▸ **Data for analysis**:
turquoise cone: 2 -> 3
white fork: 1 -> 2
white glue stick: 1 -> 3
...
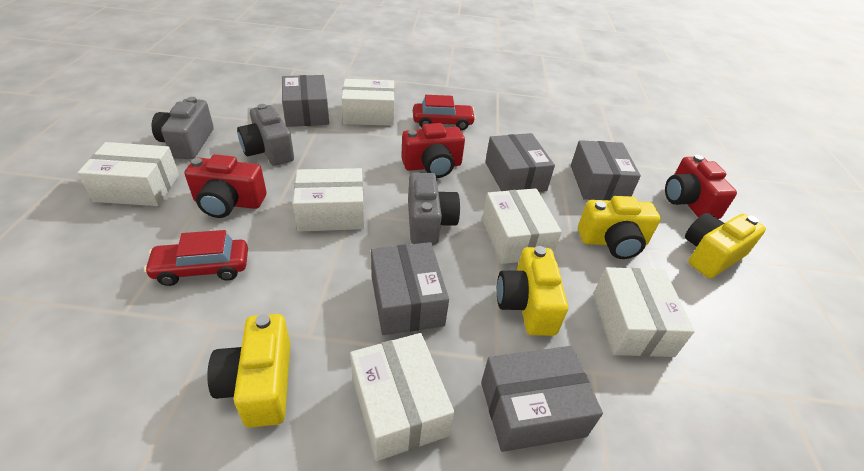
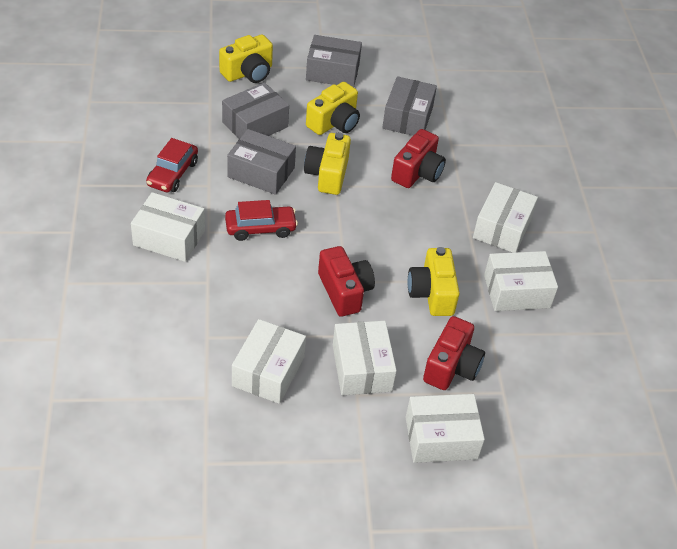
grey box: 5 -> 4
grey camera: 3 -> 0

▸ **What is needed**:
Please output the lines of the listing above that fall in the stretch from the one with "turquoise cone: 2 -> 3" through the one with "white glue stick: 1 -> 3", exactly and only those.

▸ **Response area**:
turquoise cone: 2 -> 3
white fork: 1 -> 2
white glue stick: 1 -> 3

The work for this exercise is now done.